STORED RECORDS
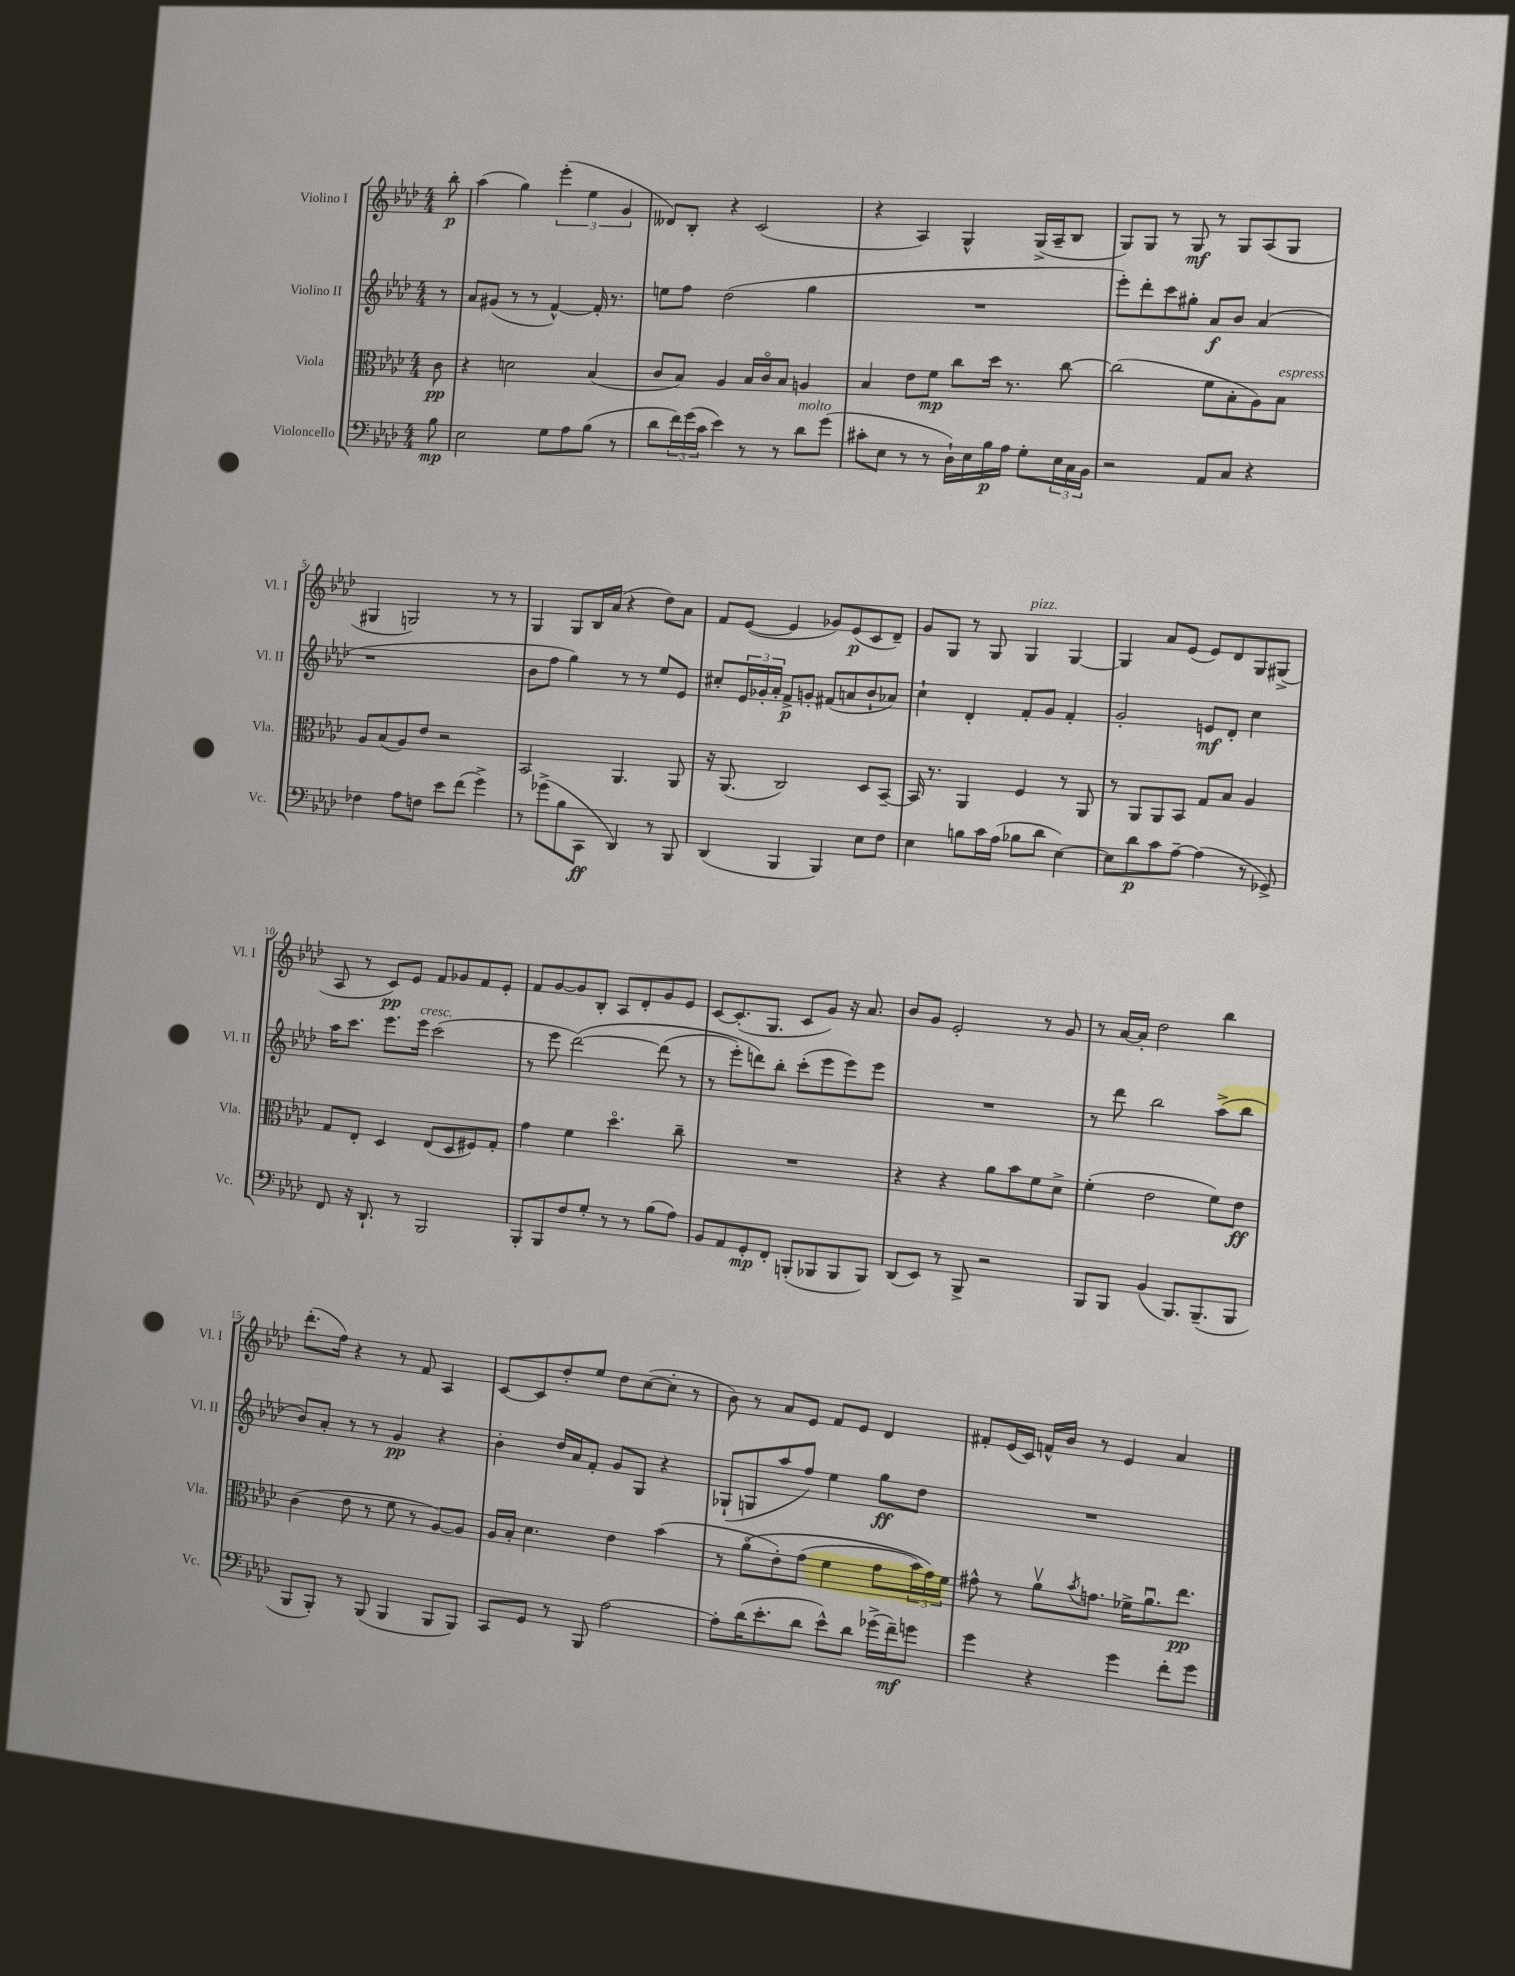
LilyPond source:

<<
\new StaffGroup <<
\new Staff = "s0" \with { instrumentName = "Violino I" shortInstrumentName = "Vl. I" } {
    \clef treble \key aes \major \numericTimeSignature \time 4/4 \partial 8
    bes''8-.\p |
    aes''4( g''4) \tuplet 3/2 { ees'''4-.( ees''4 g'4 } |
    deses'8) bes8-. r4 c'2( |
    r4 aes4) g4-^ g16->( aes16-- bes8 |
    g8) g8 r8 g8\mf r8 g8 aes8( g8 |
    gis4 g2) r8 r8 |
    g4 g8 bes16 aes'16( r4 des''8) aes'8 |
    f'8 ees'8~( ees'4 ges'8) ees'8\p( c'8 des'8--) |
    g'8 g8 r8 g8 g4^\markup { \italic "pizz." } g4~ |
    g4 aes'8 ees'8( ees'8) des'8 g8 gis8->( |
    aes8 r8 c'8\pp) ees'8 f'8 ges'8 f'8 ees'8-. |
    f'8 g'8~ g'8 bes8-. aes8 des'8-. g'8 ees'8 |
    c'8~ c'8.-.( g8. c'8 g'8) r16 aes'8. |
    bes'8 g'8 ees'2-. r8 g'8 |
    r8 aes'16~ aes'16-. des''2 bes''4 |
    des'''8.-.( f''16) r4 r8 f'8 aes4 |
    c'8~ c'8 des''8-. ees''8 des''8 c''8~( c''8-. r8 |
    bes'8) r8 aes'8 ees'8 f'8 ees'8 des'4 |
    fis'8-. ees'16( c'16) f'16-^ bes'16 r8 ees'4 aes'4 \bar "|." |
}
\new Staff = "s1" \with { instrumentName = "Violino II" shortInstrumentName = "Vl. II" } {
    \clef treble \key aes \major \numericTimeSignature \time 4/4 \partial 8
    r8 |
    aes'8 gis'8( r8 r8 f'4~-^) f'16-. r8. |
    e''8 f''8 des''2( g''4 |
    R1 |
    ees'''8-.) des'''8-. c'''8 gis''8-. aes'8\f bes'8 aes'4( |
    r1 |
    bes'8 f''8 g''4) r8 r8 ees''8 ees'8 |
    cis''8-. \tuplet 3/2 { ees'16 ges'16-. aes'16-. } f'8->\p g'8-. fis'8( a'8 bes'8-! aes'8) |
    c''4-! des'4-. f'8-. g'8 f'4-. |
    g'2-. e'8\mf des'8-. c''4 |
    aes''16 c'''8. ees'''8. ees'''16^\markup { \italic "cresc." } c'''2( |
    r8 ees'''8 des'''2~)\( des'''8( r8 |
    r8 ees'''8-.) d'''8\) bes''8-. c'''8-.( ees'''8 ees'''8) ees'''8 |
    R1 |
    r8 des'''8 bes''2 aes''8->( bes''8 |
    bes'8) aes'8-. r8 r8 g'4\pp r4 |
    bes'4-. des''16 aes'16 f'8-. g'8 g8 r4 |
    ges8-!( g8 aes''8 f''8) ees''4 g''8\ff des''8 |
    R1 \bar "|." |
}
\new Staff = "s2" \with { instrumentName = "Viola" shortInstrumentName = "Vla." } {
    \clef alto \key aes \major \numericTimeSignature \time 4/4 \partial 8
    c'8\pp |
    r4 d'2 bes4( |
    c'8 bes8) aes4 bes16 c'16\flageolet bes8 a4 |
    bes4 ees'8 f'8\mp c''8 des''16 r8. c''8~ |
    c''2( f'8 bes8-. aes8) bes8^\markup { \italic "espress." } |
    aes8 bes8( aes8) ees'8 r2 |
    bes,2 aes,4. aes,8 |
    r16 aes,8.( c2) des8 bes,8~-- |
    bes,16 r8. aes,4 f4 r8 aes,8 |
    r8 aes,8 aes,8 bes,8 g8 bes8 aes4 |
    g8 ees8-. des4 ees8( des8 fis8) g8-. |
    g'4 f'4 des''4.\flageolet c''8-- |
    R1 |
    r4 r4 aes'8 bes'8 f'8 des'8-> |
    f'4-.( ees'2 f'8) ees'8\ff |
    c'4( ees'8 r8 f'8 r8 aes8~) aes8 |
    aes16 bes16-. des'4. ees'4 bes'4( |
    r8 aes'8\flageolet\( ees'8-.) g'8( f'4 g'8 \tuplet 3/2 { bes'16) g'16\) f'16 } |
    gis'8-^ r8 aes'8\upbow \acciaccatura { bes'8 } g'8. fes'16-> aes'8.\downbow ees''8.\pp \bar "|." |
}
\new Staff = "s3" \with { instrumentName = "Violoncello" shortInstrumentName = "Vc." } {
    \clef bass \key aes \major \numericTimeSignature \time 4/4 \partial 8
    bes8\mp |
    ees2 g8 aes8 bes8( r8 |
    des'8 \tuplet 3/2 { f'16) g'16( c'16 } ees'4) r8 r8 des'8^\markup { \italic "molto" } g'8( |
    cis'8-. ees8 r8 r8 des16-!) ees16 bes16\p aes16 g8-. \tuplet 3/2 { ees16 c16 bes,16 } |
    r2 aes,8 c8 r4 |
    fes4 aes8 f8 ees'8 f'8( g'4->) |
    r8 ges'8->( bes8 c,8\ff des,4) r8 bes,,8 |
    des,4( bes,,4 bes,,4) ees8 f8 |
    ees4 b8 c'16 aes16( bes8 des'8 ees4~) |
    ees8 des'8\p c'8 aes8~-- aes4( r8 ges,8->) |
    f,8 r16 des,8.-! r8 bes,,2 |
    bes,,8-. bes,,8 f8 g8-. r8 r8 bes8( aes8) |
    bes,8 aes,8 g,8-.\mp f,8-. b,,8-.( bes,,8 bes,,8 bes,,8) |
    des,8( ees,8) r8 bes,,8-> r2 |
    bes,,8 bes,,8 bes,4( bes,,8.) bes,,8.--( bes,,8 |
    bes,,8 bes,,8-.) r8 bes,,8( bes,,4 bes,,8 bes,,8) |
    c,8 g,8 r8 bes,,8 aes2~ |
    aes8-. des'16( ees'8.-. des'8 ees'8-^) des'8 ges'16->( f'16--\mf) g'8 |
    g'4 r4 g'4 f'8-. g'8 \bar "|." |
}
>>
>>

TASK BRIEF
Tally the lines in the records above that contain the string "markup" and report only that number.

THE OUTPUT
4